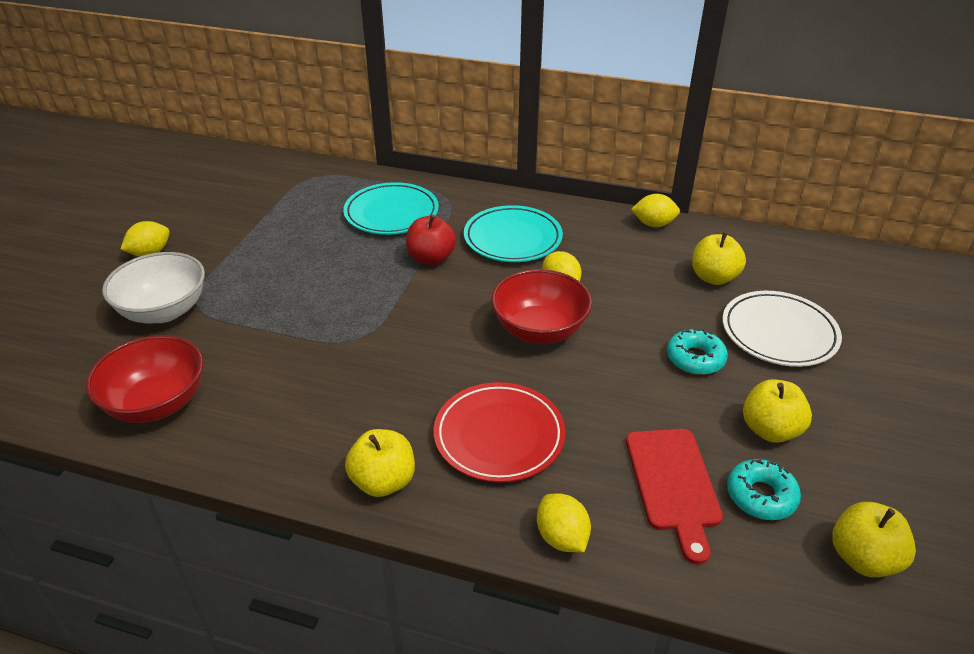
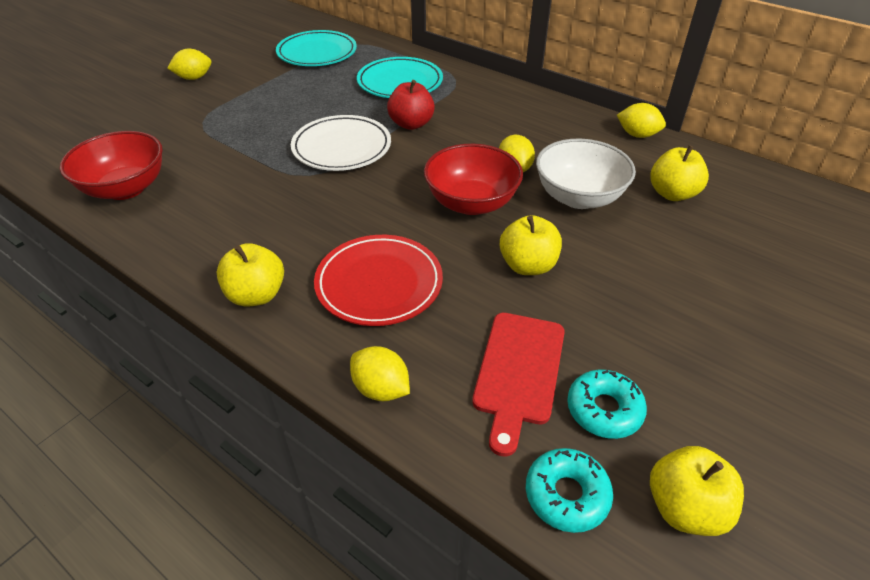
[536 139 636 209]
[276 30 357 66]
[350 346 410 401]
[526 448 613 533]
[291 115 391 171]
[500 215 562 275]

EXERCISE |
Return, exactly as they stand, all of the lines above, but not the pictures.

WRITTEN SOLUTION |
[536 139 636 209]
[276 30 357 66]
[350 346 410 401]
[526 448 613 533]
[291 115 391 171]
[500 215 562 275]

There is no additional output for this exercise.